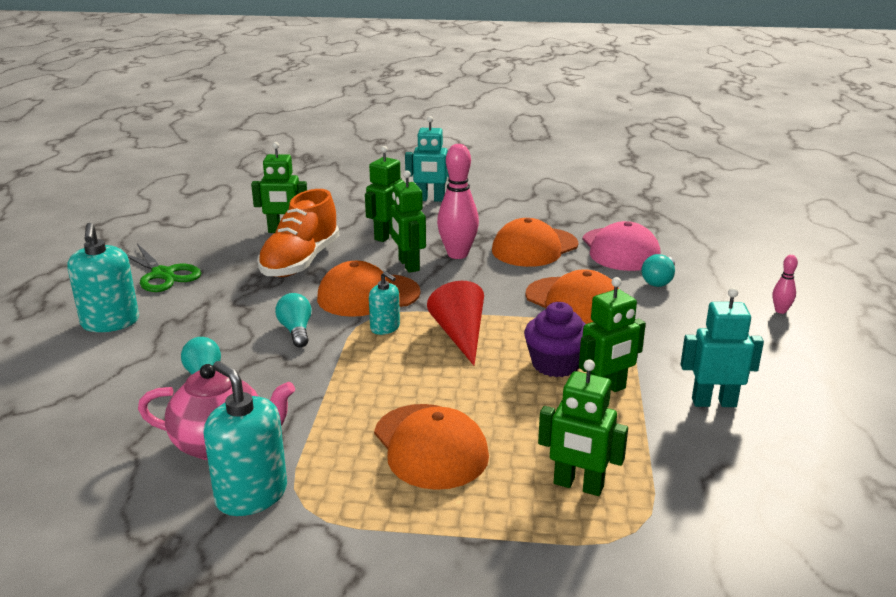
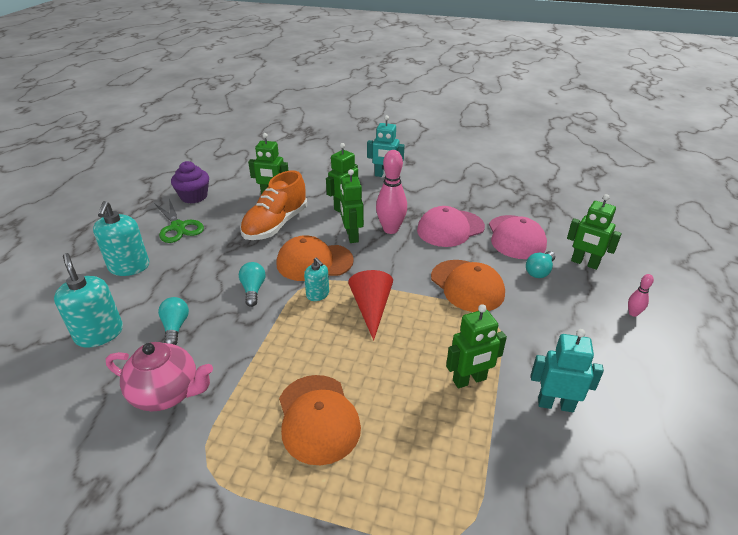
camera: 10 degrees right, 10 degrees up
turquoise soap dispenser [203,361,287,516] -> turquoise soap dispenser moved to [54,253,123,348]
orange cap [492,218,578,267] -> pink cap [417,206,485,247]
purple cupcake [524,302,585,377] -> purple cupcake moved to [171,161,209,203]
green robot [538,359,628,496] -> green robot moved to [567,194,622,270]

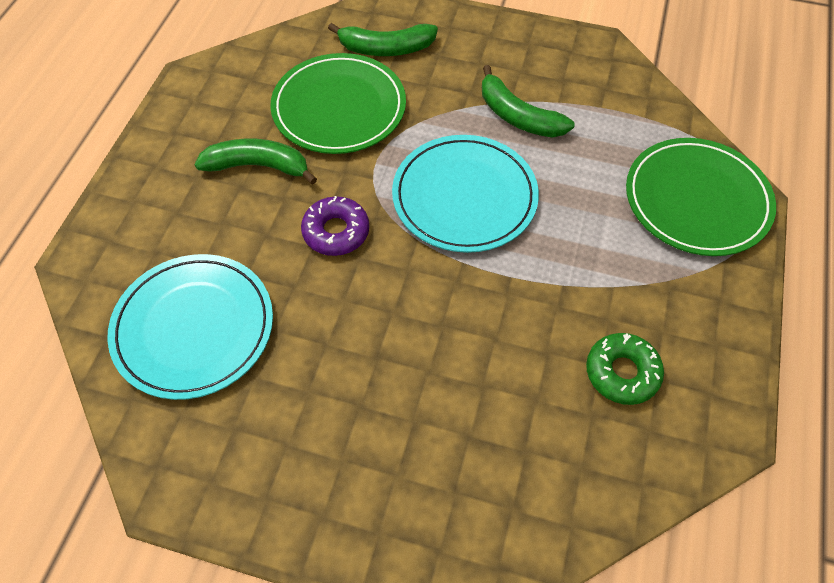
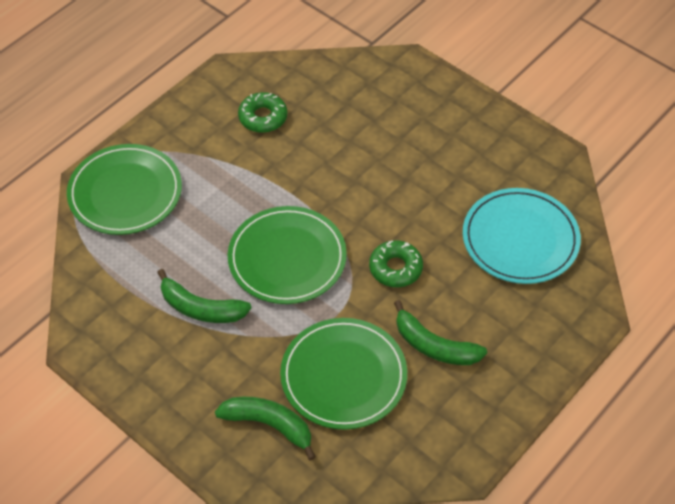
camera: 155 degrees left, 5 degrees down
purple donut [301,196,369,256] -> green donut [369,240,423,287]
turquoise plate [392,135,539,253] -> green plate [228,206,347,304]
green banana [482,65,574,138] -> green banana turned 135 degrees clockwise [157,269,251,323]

+===+

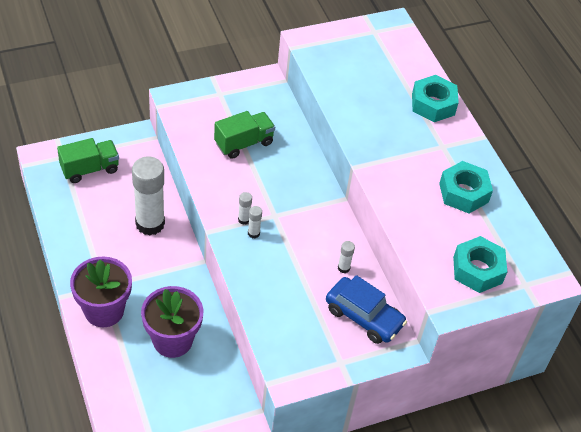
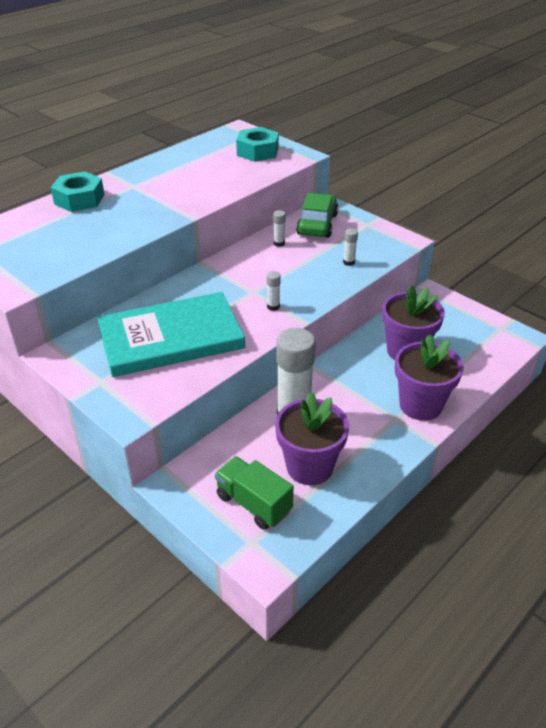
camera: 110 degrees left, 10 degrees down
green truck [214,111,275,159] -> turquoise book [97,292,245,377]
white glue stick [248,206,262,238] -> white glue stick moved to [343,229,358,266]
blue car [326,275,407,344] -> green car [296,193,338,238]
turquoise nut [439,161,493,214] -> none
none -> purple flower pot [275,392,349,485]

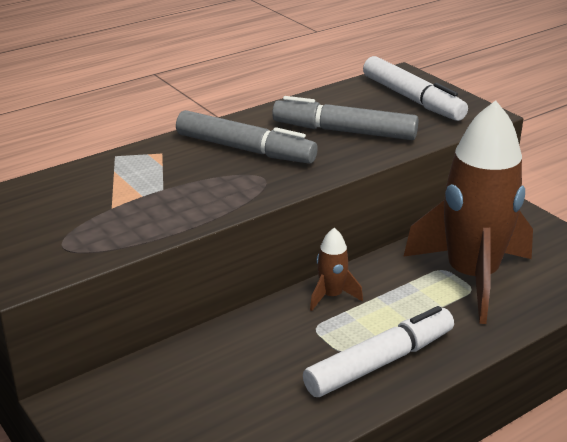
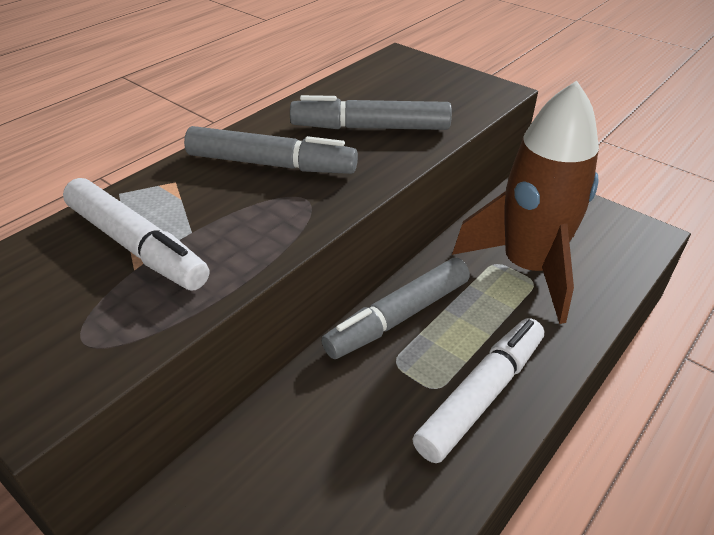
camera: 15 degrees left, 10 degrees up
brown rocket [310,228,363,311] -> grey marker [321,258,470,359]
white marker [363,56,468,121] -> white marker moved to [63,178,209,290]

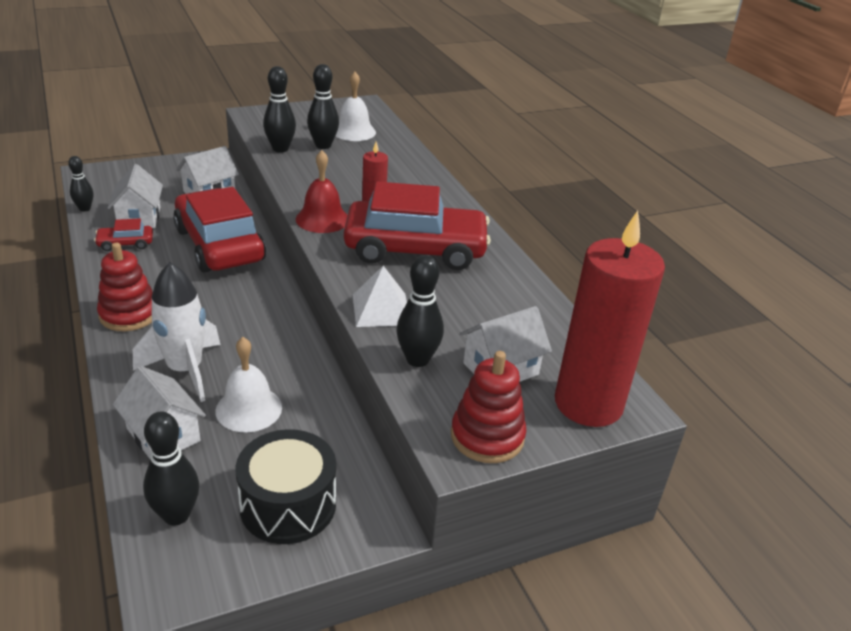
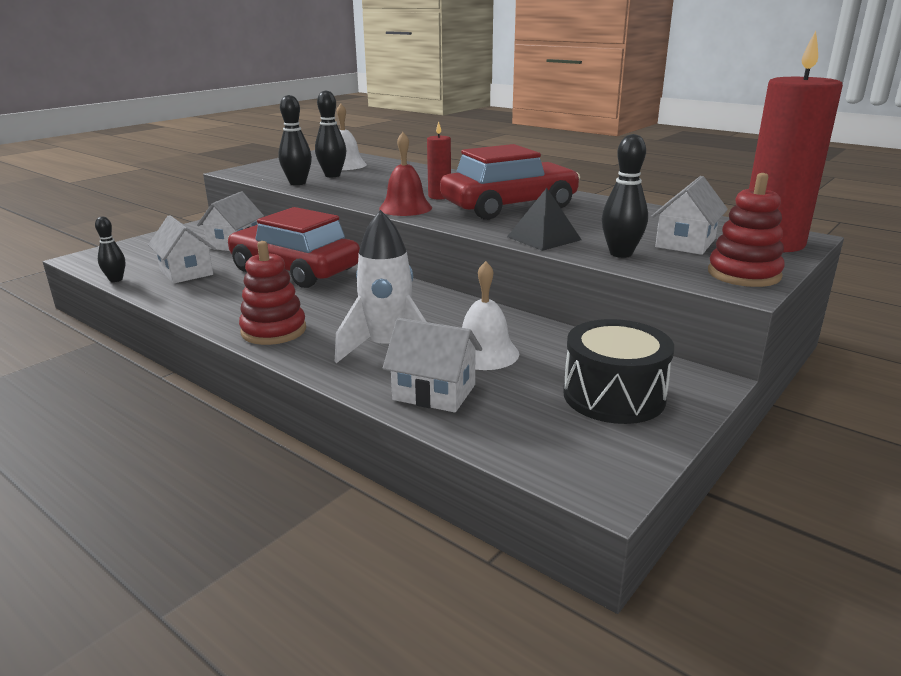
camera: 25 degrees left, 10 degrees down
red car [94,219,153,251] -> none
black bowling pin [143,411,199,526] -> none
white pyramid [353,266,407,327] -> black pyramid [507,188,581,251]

+===+

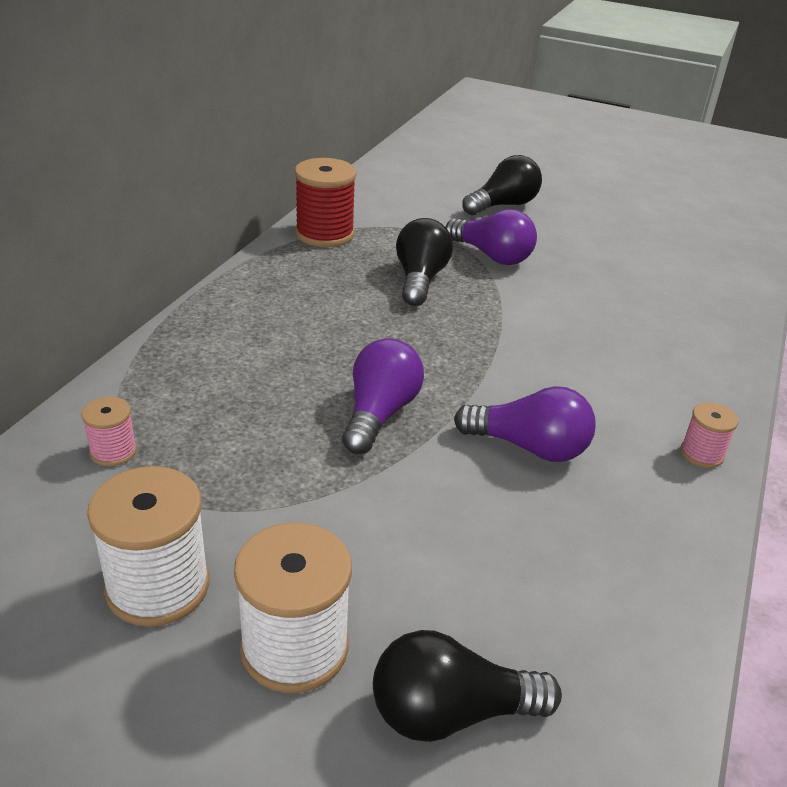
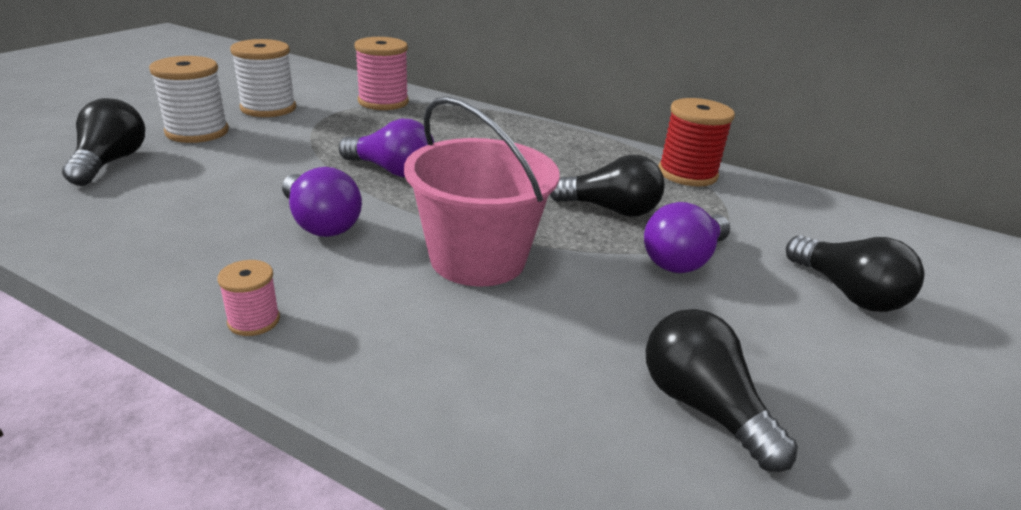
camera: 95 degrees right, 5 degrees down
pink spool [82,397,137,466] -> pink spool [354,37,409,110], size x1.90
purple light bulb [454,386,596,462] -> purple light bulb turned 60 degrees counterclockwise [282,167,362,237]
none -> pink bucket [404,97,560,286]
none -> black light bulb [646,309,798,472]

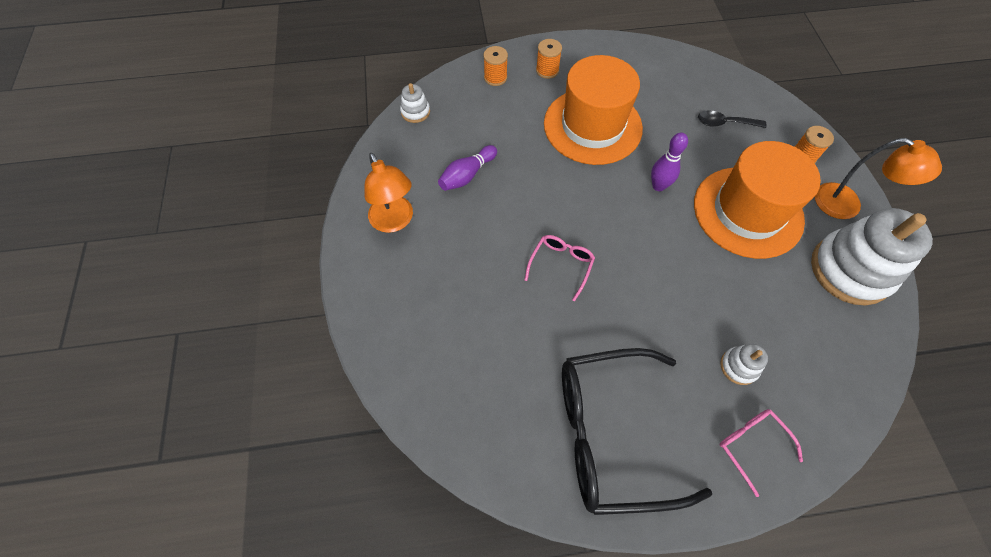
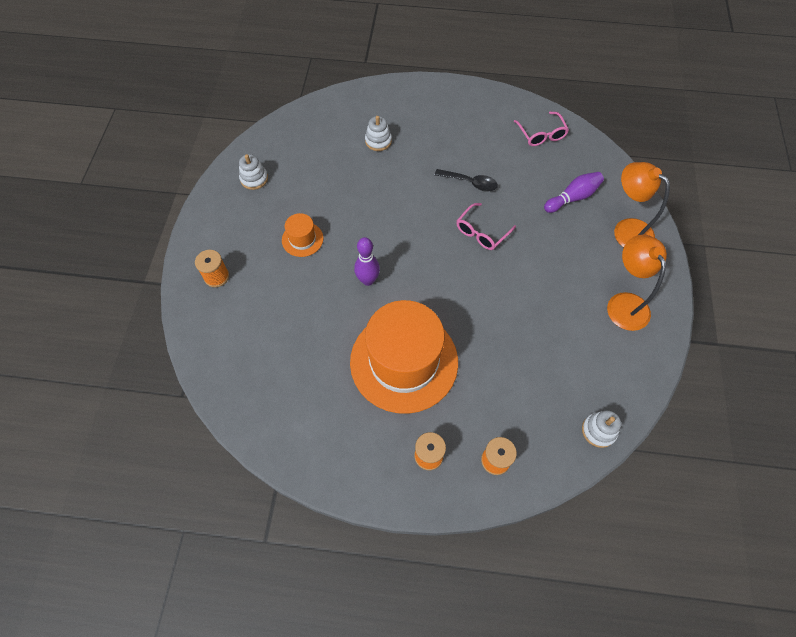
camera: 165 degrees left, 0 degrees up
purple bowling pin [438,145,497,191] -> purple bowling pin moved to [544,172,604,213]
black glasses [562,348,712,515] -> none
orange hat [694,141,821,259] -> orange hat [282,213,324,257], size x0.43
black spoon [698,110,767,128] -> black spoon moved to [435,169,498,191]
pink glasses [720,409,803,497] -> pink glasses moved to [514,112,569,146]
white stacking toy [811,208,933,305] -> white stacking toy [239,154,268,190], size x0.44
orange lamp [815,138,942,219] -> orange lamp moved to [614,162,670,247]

+===+

JOB:
In the listing above, find the line containing "camera: 10 degrees right, 10 degrees up" and the line containing "green banana [482,65,574,138]", then output those two lines and everything between them exactly as written, without the images.

ANSWER TO THE PROBLEM:
camera: 10 degrees right, 10 degrees up
turquoise soap dispenser [203,361,287,516] -> turquoise soap dispenser moved to [54,253,123,348]
orange cap [492,218,578,267] -> pink cap [417,206,485,247]
purple cupcake [524,302,585,377] -> purple cupcake moved to [171,161,209,203]
green robot [538,359,628,496] -> green robot moved to [567,194,622,270]

camera: 155 degrees left, 5 degrees down
purple donut [301,196,369,256] -> green donut [369,240,423,287]
turquoise plate [392,135,539,253] -> green plate [228,206,347,304]
green banana [482,65,574,138] -> green banana turned 135 degrees clockwise [157,269,251,323]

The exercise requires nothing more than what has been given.